[Material for this task]
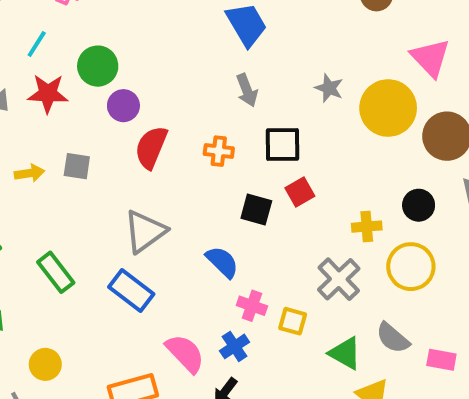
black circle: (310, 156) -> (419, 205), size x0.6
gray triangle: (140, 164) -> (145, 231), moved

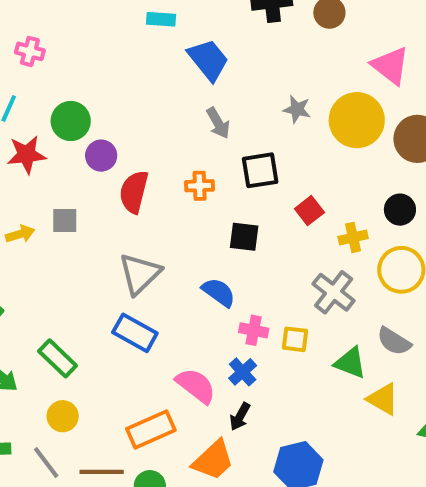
red square: (300, 192) -> (309, 211), moved
green rectangle: (56, 272) -> (58, 358), moved

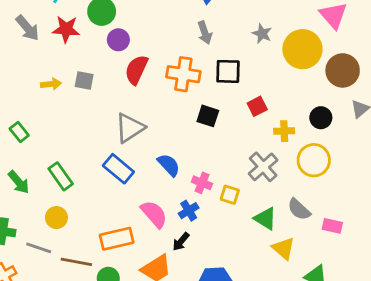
orange cross: (200, 186) -> (183, 74), size x1.6
blue semicircle: (219, 292) -> (169, 165), moved
gray line: (46, 463) -> (39, 248), turned -45

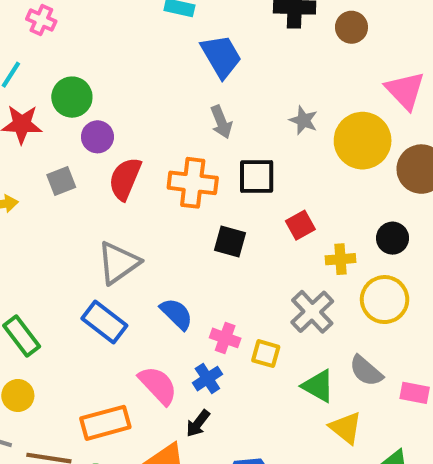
gray square: (84, 80) -> (61, 181), moved, turned -30

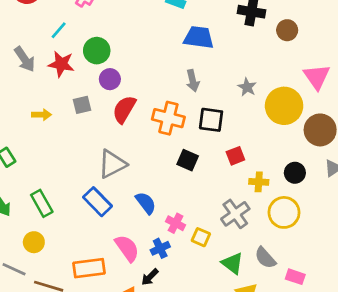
blue trapezoid: (221, 56) -> (199, 37), turned -60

[Exercise directions]
Omitting all pictures, reproduce the records above in their entirety.

[Solution below]
black circle: (310, 156) -> (419, 205), size x0.6
gray triangle: (140, 164) -> (145, 231), moved

red square: (300, 192) -> (309, 211), moved
green rectangle: (56, 272) -> (58, 358), moved

orange cross: (200, 186) -> (183, 74), size x1.6
blue semicircle: (219, 292) -> (169, 165), moved
gray line: (46, 463) -> (39, 248), turned -45

gray square: (84, 80) -> (61, 181), moved, turned -30

blue trapezoid: (221, 56) -> (199, 37), turned -60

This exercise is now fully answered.